Information provided:
··········

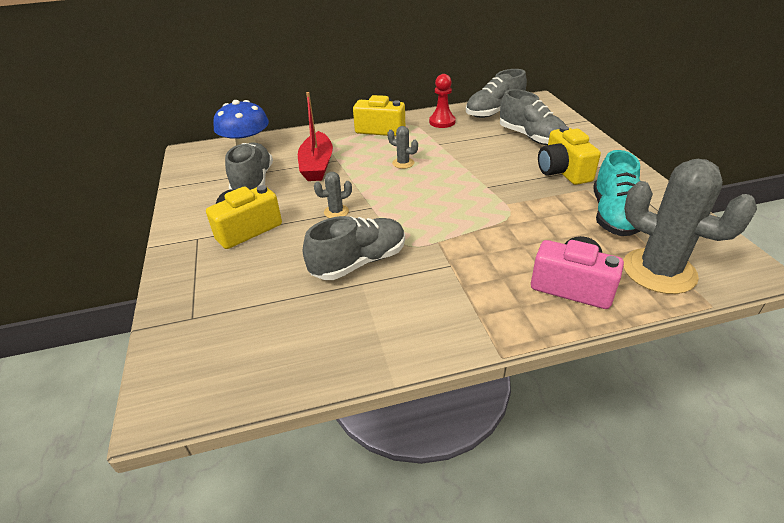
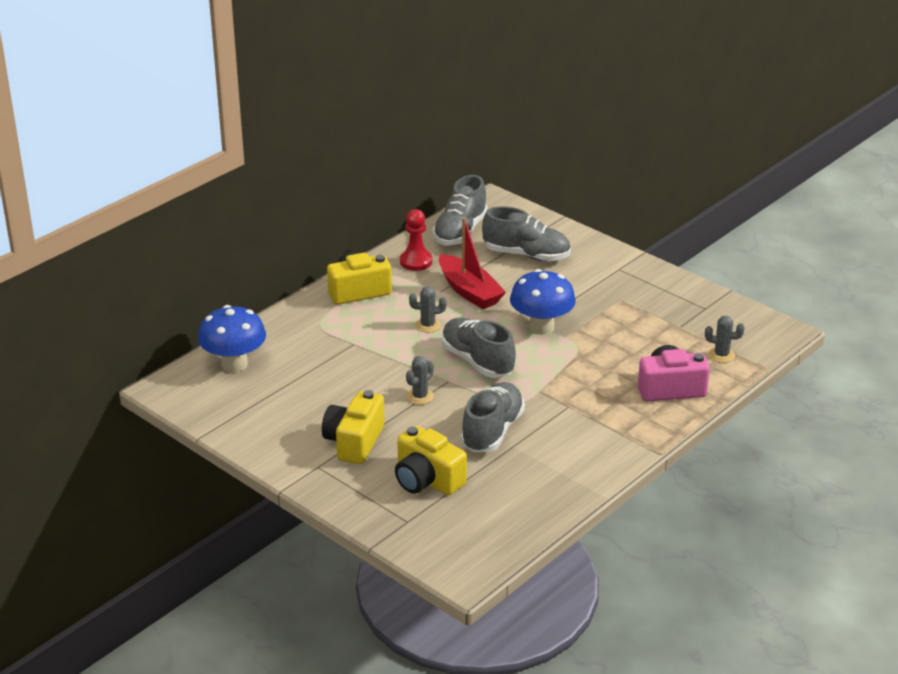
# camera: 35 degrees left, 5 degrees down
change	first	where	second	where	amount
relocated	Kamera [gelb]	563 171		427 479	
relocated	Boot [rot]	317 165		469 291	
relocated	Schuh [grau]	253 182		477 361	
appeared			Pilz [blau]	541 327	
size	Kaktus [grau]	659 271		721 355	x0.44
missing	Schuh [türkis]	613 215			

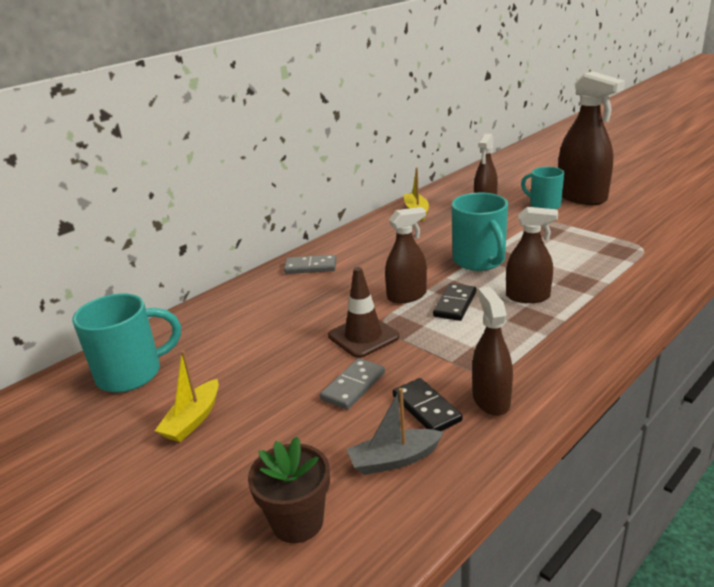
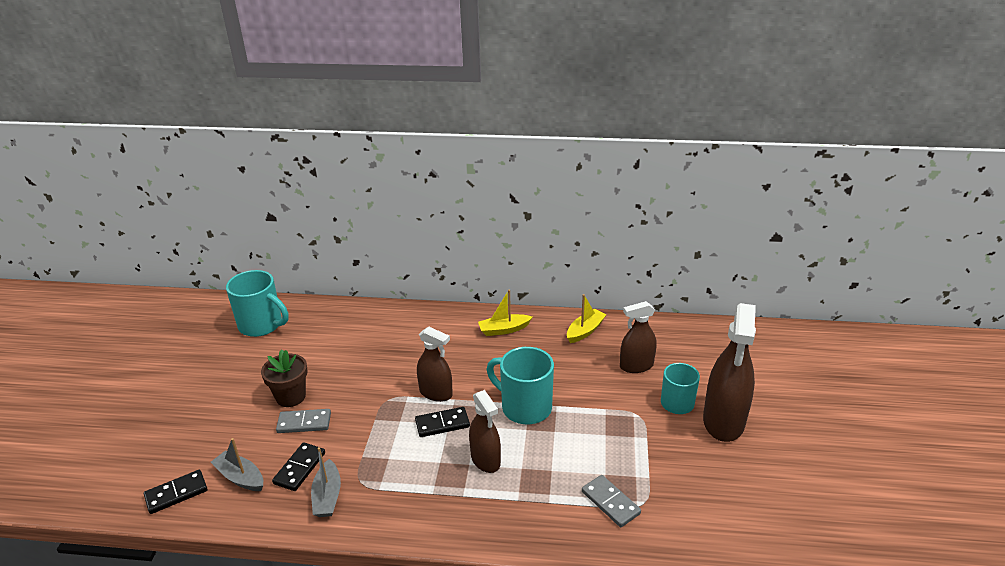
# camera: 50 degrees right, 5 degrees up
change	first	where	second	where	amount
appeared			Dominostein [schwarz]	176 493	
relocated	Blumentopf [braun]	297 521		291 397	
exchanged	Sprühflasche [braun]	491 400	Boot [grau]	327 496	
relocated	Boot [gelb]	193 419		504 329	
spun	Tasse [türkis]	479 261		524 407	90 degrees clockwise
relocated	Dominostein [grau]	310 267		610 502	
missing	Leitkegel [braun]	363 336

··········

Although the records contain pictures, transcribe only their text, exactly as written.

# camera: 35 degrees left, 5 degrees down
change	first	where	second	where	amount
relocated	Kamera [gelb]	563 171		427 479	
relocated	Boot [rot]	317 165		469 291	
relocated	Schuh [grau]	253 182		477 361	
appeared			Pilz [blau]	541 327	
size	Kaktus [grau]	659 271		721 355	x0.44
missing	Schuh [türkis]	613 215			

# camera: 50 degrees right, 5 degrees up
change	first	where	second	where	amount
appeared			Dominostein [schwarz]	176 493	
relocated	Blumentopf [braun]	297 521		291 397	
exchanged	Sprühflasche [braun]	491 400	Boot [grau]	327 496	
relocated	Boot [gelb]	193 419		504 329	
spun	Tasse [türkis]	479 261		524 407	90 degrees clockwise
relocated	Dominostein [grau]	310 267		610 502	
missing	Leitkegel [braun]	363 336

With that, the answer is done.